Activity.
Please restate the records that follow exactly, skipping their images.
(Extracted entries Opens)
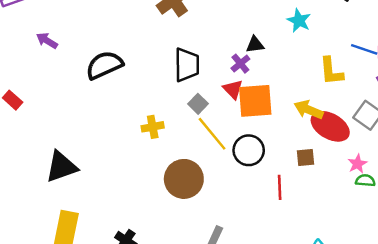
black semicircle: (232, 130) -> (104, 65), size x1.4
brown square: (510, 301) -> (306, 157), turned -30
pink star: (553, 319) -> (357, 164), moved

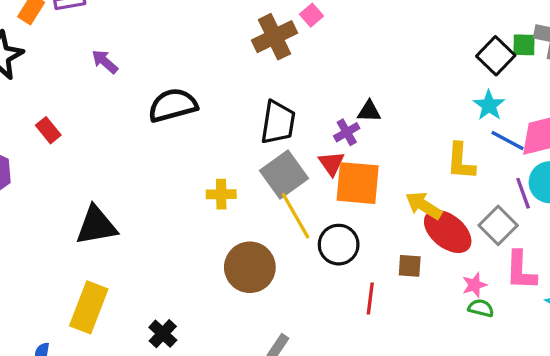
cyan star: (299, 20) -> (489, 105), moved
gray square: (198, 104) -> (284, 175), size x1.8

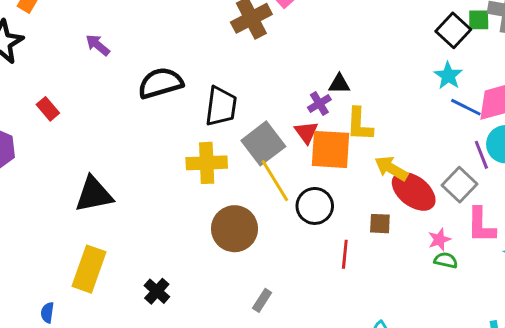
black trapezoid: (278, 122) -> (221, 106), moved
yellow L-shape: (461, 161) -> (360, 124), moved
yellow cross: (221, 194) -> (207, 163), size x1.5

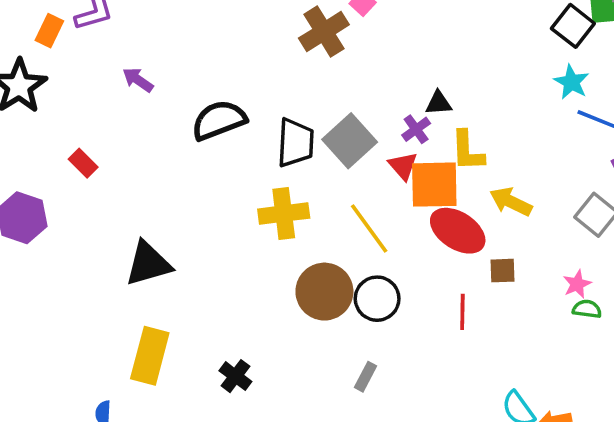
gray square: (263, 143) -> (350, 141), moved
red ellipse: (414, 191) -> (458, 231), moved
black circle: (315, 206) -> (377, 299), moved

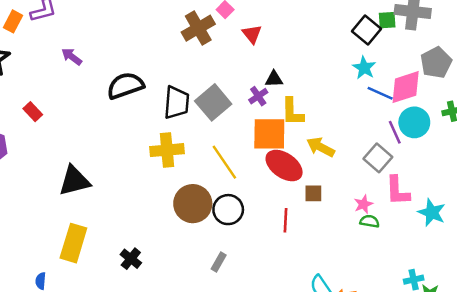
red triangle: (403, 166) -> (252, 34), moved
(Extracted entries Closes)
Completed exercise.
black semicircle: (232, 130) -> (104, 65), size x1.4
brown square: (510, 301) -> (306, 157), turned -30
pink star: (553, 319) -> (357, 164), moved

cyan star: (299, 20) -> (489, 105), moved
gray square: (198, 104) -> (284, 175), size x1.8

black trapezoid: (278, 122) -> (221, 106), moved
yellow L-shape: (461, 161) -> (360, 124), moved
yellow cross: (221, 194) -> (207, 163), size x1.5

gray square: (263, 143) -> (350, 141), moved
red ellipse: (414, 191) -> (458, 231), moved
black circle: (315, 206) -> (377, 299), moved

red triangle: (403, 166) -> (252, 34), moved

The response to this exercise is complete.